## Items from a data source
Start of Block
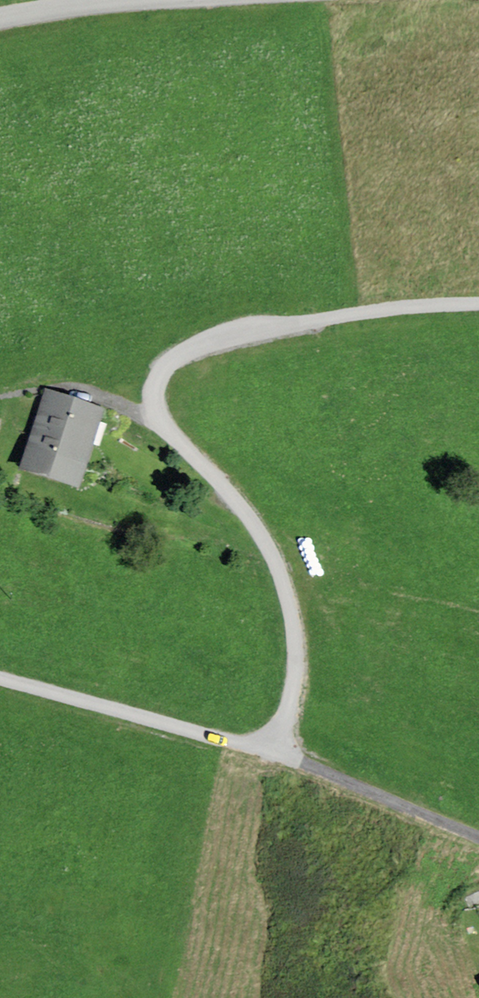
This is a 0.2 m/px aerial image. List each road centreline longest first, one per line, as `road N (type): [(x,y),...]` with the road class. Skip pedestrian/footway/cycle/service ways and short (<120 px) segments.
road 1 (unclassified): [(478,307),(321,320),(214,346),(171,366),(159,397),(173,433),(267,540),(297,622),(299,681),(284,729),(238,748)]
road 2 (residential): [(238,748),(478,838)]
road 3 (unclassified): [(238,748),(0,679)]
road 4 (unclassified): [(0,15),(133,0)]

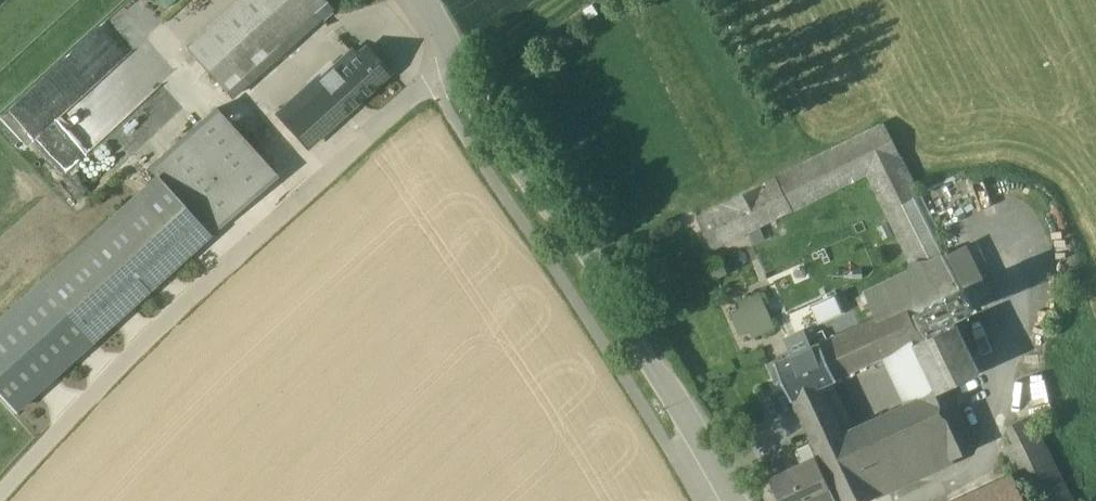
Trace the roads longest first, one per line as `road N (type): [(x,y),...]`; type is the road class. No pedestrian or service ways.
End of Block
Copy out all the entries exactly. Images stay out of the copy.

## THE ANSWER
This is a 0.2 m/px aerial image. List each road centreline longest first, one per line, as `road N (type): [(x,y),...]` with the road class. Skip pedestrian/footway/cycle/service ways and short (<120 px) segments.
road 1 (unclassified): [(478,307),(321,320),(214,346),(171,366),(159,397),(173,433),(267,540),(297,622),(299,681),(284,729),(238,748)]
road 2 (residential): [(238,748),(478,838)]
road 3 (unclassified): [(238,748),(0,679)]
road 4 (unclassified): [(0,15),(133,0)]

Trace the roads longest first, one per line as `road N (type): [(x,y),...]`; type is the road class. No pedestrian or service ways.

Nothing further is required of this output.